WHAT TO WORK ON
Using the listing below, output only the lines from the one that contains "none -> purple brick A2 level 1" through the one that contains "none -> brown tile G9:H9 level 1", inclusive, exactly as given and without images.

☆ ☆ ☆ ☆ ☆ ☆ ☆

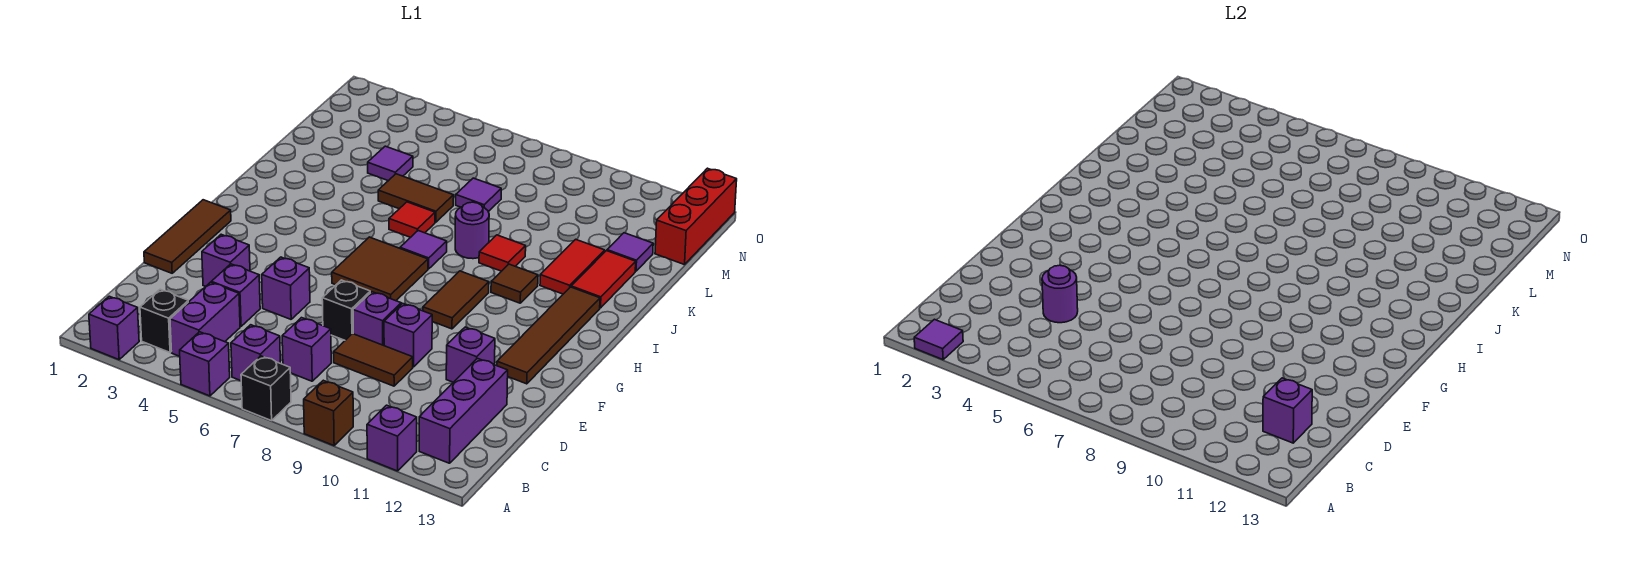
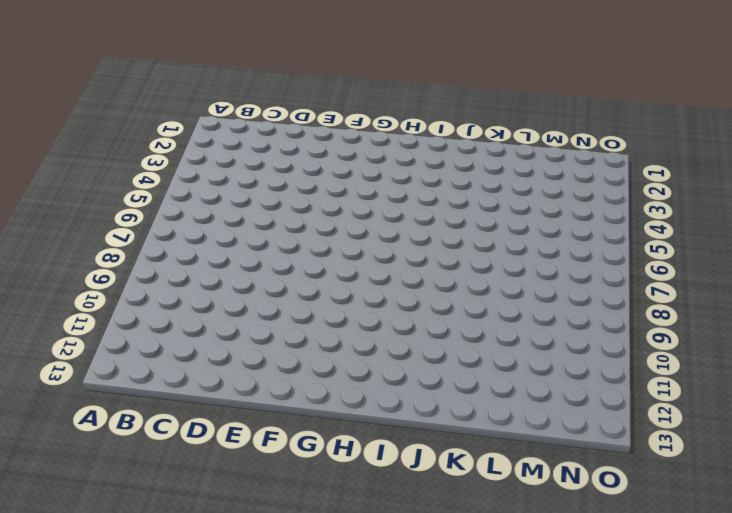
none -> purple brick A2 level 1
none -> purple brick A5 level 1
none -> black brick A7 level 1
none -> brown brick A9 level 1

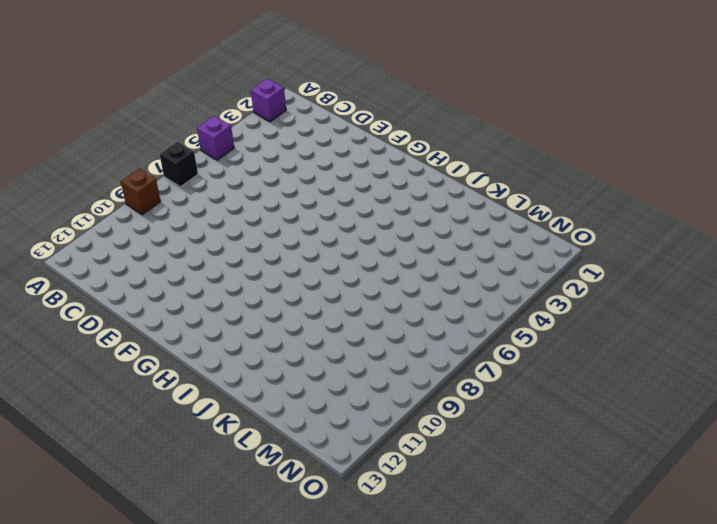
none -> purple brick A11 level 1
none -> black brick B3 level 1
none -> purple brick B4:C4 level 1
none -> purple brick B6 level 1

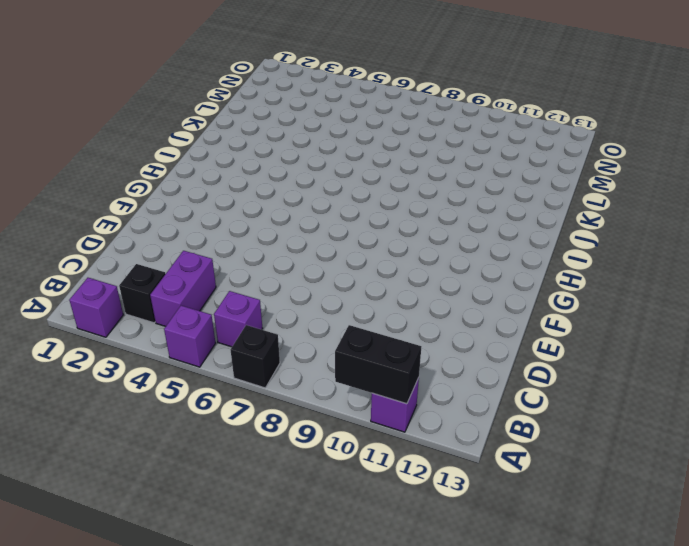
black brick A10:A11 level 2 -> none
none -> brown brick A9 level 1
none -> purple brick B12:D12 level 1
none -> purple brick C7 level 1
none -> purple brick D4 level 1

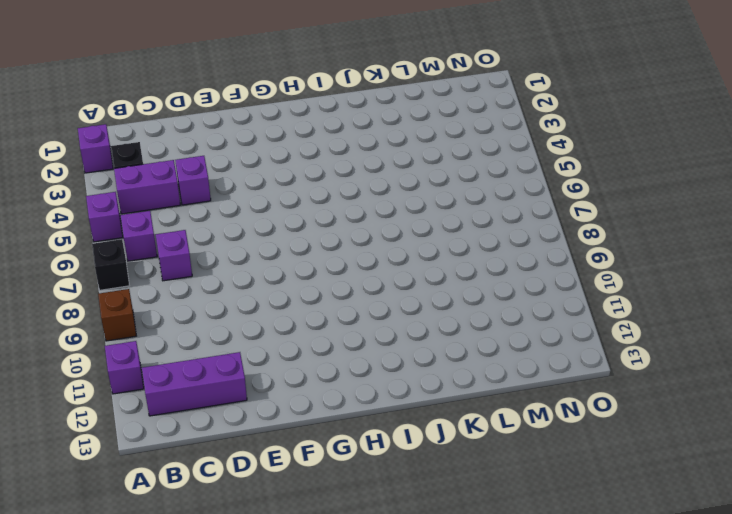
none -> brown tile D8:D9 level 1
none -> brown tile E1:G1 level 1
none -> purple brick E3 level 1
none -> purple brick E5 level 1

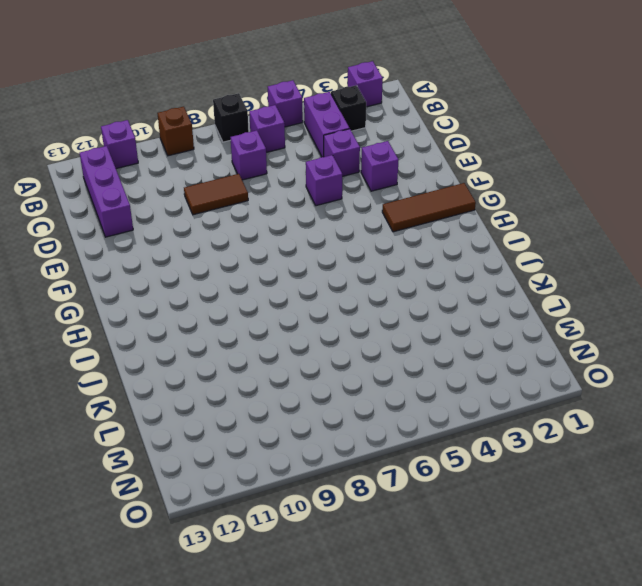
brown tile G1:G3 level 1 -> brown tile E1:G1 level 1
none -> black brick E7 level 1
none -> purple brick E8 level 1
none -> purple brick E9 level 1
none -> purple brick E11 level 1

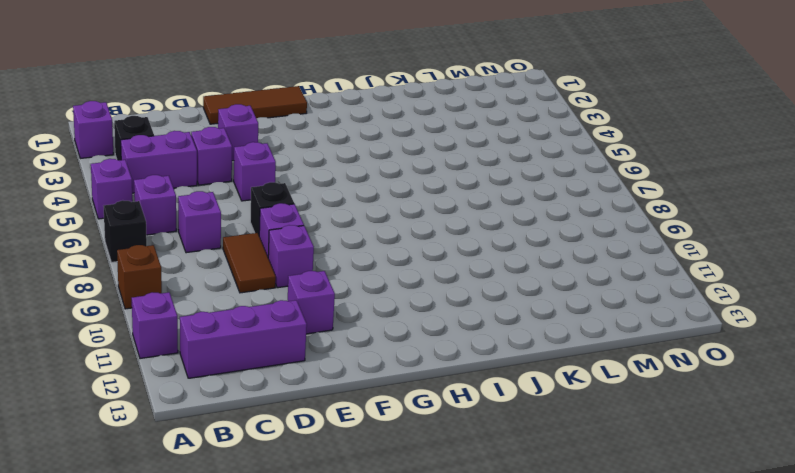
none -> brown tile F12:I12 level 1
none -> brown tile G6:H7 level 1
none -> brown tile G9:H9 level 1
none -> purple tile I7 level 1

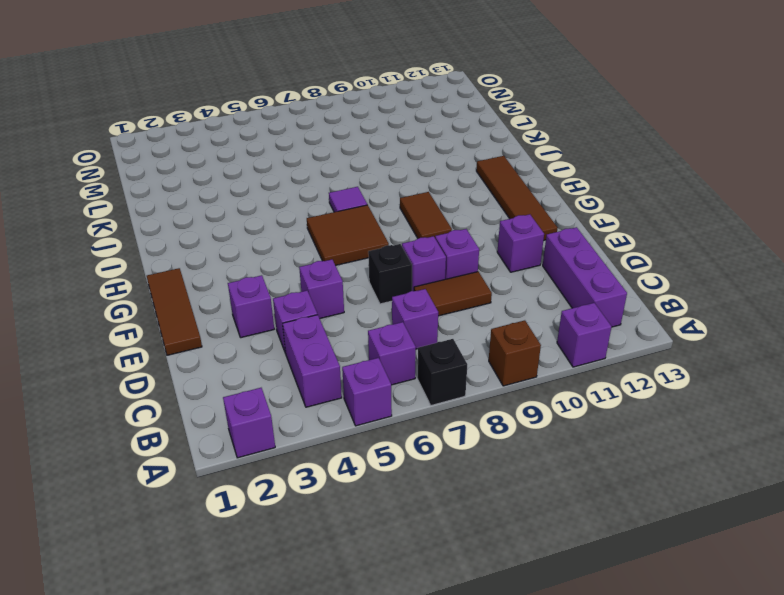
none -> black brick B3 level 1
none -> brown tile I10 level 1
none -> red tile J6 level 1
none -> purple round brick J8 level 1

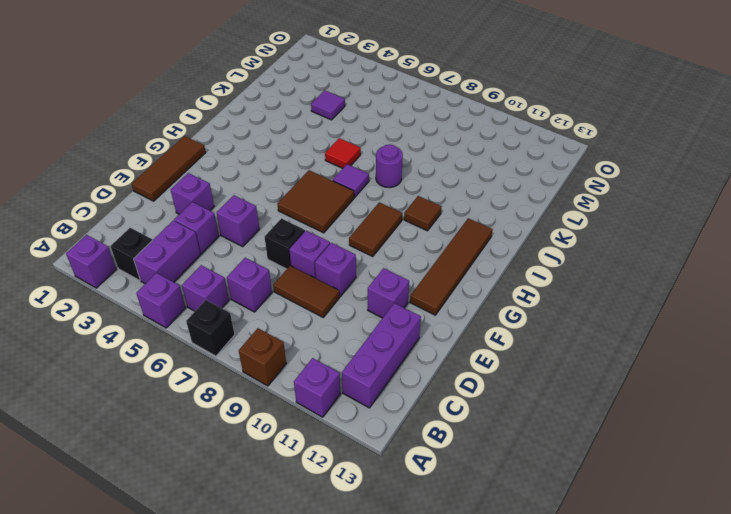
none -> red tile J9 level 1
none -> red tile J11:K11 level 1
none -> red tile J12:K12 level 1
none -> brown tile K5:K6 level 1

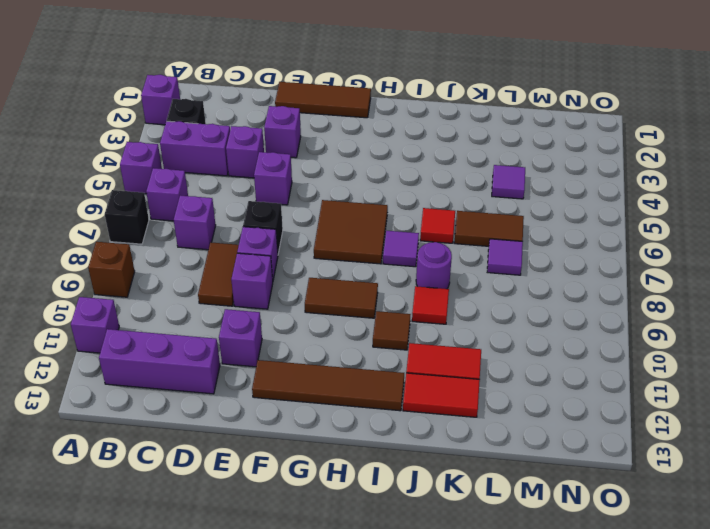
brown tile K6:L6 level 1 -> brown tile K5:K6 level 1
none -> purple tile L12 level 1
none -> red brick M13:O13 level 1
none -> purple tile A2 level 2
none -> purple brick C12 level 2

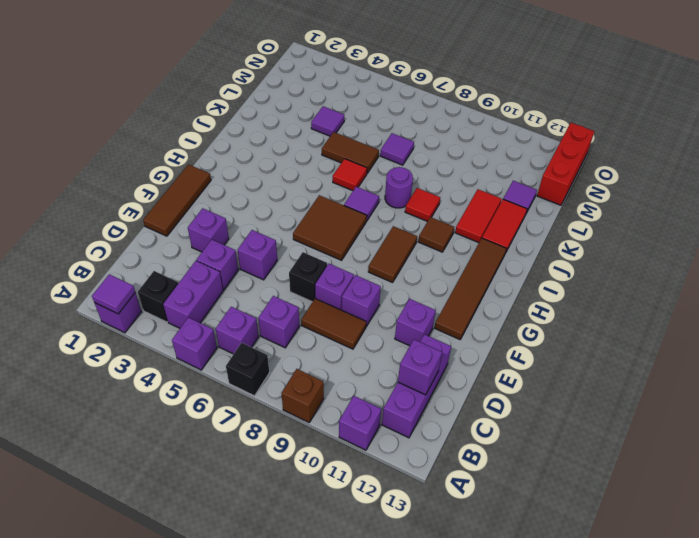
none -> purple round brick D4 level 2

☆ ☆ ☆ ☆ ☆ ☆ ☆

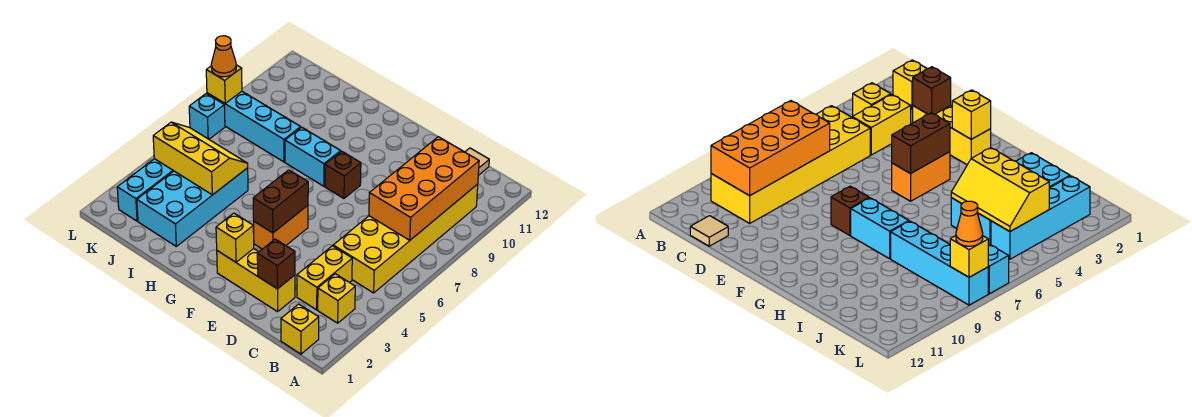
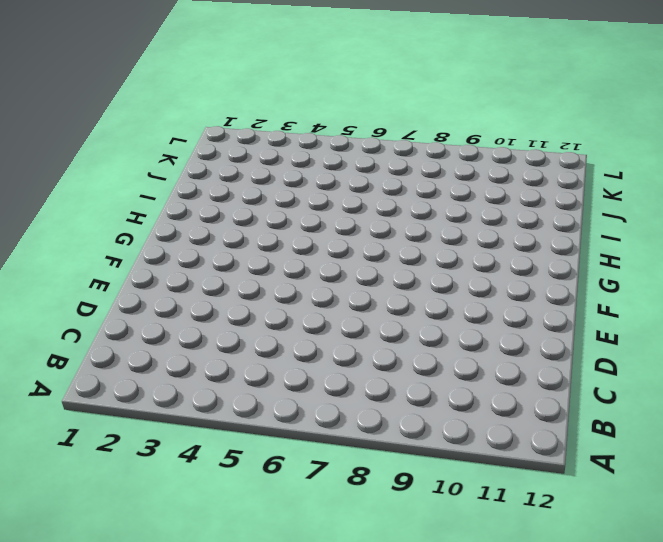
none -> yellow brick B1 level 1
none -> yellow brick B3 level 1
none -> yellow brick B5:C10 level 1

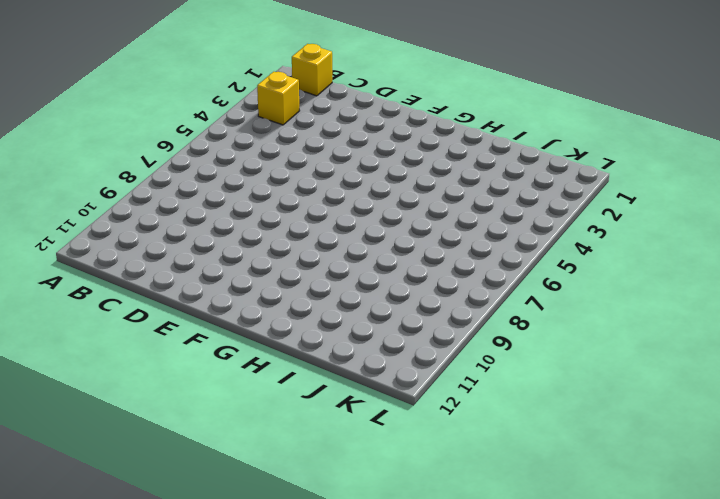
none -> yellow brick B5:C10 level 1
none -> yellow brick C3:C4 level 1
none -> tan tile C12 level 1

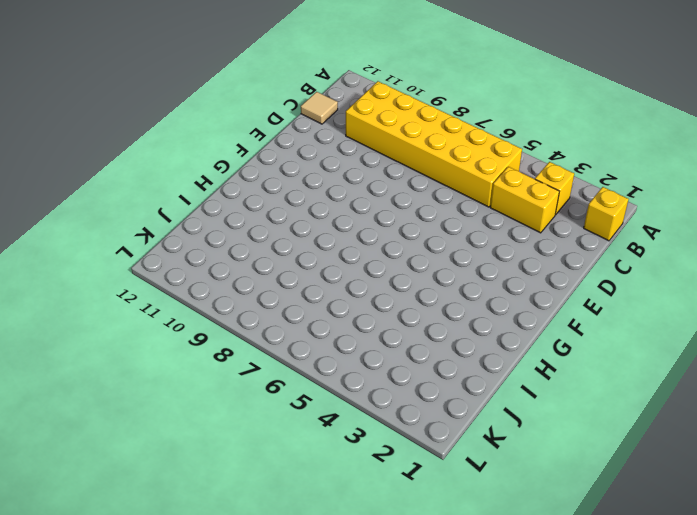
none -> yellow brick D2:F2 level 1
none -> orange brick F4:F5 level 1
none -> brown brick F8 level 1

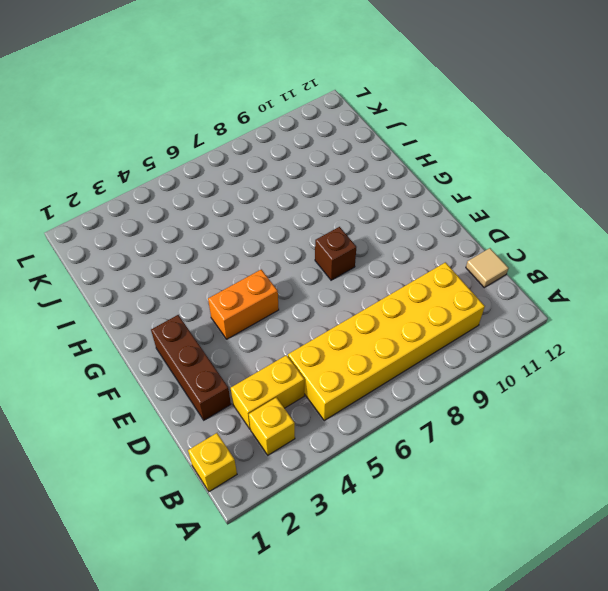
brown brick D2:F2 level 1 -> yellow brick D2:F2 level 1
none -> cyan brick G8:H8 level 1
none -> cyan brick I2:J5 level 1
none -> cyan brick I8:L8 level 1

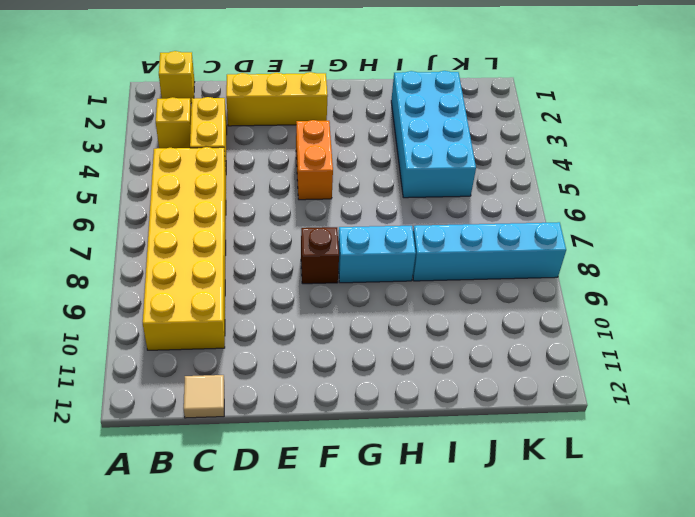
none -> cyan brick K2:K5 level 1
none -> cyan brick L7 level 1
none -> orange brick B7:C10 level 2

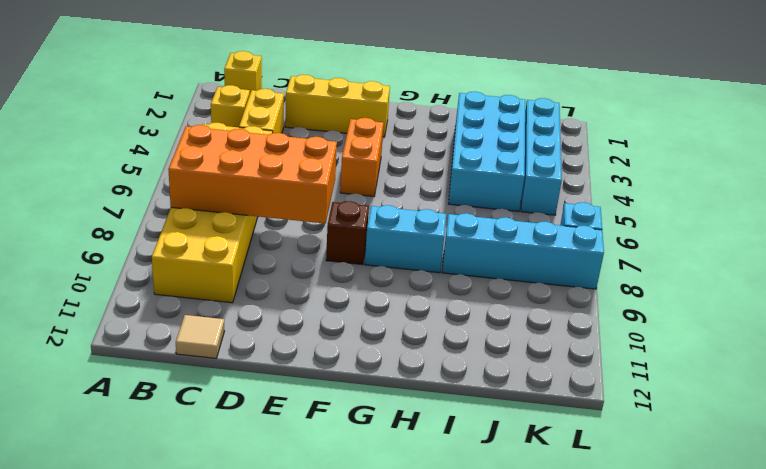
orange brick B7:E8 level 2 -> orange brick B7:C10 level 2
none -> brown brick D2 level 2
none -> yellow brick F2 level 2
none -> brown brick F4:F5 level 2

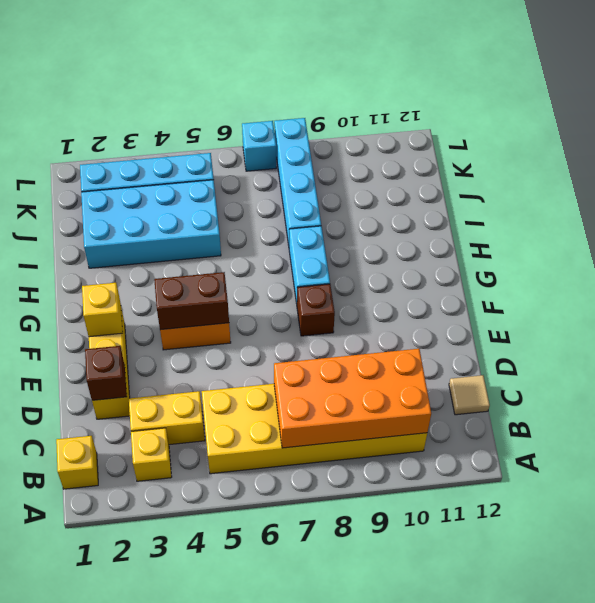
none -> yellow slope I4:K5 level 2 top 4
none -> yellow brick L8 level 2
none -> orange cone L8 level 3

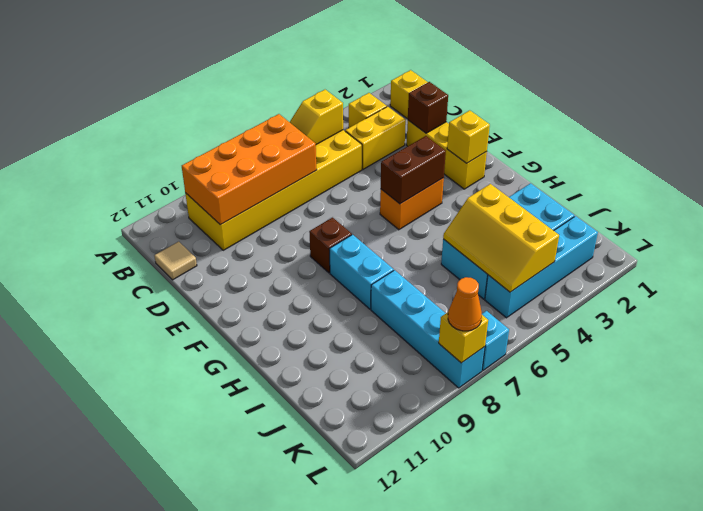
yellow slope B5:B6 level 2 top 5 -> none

☆ ☆ ☆ ☆ ☆ ☆ ☆

COMPLETED TASK
none -> purple brick A2 level 1
none -> purple brick A5 level 1
none -> black brick A7 level 1
none -> brown brick A9 level 1

none -> purple brick A11 level 1
none -> black brick B3 level 1
none -> purple brick B4:C4 level 1
none -> purple brick B6 level 1

black brick A10:A11 level 2 -> none
none -> brown brick A9 level 1
none -> purple brick B12:D12 level 1
none -> purple brick C7 level 1
none -> purple brick D4 level 1

none -> brown tile D8:D9 level 1
none -> brown tile E1:G1 level 1
none -> purple brick E3 level 1
none -> purple brick E5 level 1

brown tile G1:G3 level 1 -> brown tile E1:G1 level 1
none -> black brick E7 level 1
none -> purple brick E8 level 1
none -> purple brick E9 level 1
none -> purple brick E11 level 1

none -> brown tile F12:I12 level 1
none -> brown tile G6:H7 level 1
none -> brown tile G9:H9 level 1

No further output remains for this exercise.